◆ Your assignment
Leave out all pictures. Extract exactly the lines from the one containing "none -> pink tile G3:G4 level 1" through the end of the data.

◆ Available data
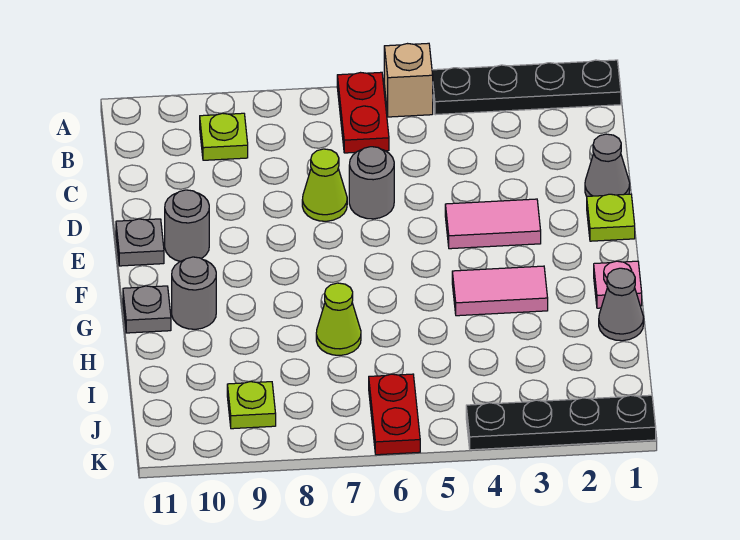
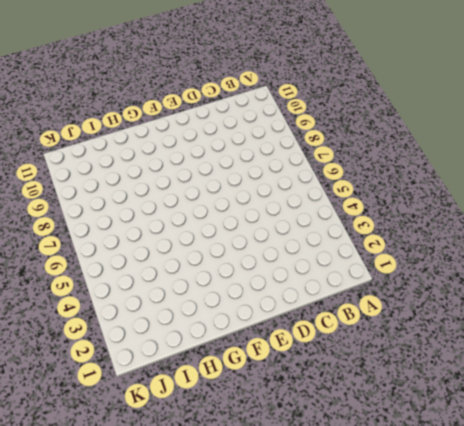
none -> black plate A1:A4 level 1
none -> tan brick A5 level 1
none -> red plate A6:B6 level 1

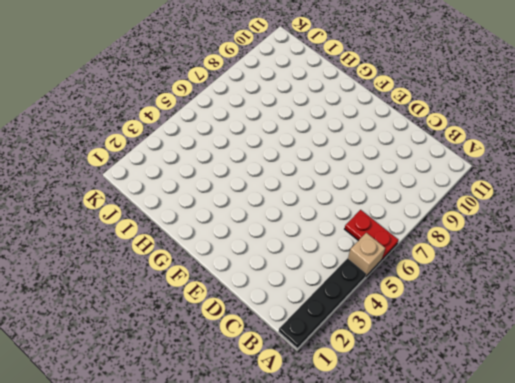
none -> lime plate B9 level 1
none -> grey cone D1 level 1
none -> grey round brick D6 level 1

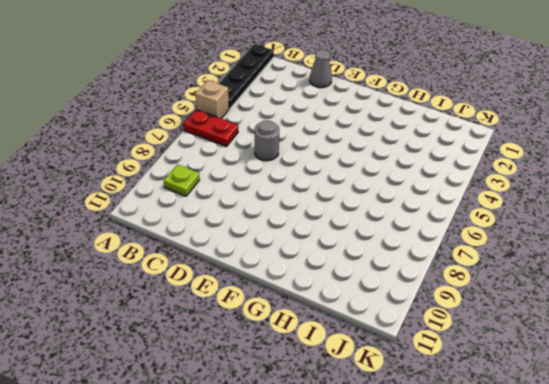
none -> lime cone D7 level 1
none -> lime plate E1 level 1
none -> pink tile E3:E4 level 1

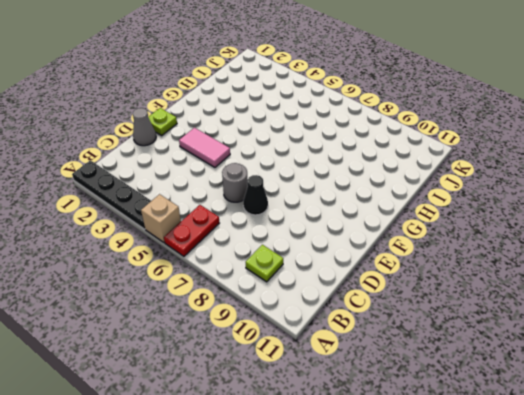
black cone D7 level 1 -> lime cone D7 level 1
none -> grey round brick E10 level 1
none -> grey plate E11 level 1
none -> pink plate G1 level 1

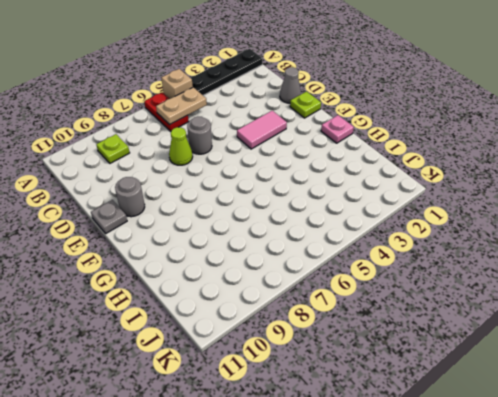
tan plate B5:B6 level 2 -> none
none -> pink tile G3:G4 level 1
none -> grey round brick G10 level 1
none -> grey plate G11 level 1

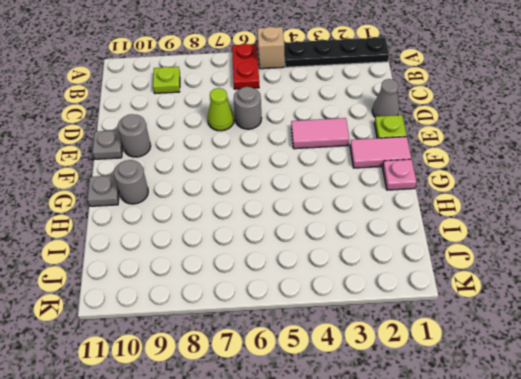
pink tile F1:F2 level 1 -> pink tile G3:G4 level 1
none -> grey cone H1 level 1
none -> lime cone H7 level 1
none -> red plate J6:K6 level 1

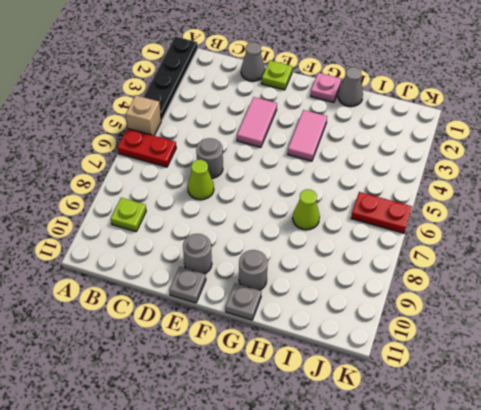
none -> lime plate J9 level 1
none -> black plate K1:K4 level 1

◆ Answer area
none -> pink tile G3:G4 level 1
none -> grey round brick G10 level 1
none -> grey plate G11 level 1

pink tile F1:F2 level 1 -> pink tile G3:G4 level 1
none -> grey cone H1 level 1
none -> lime cone H7 level 1
none -> red plate J6:K6 level 1

none -> lime plate J9 level 1
none -> black plate K1:K4 level 1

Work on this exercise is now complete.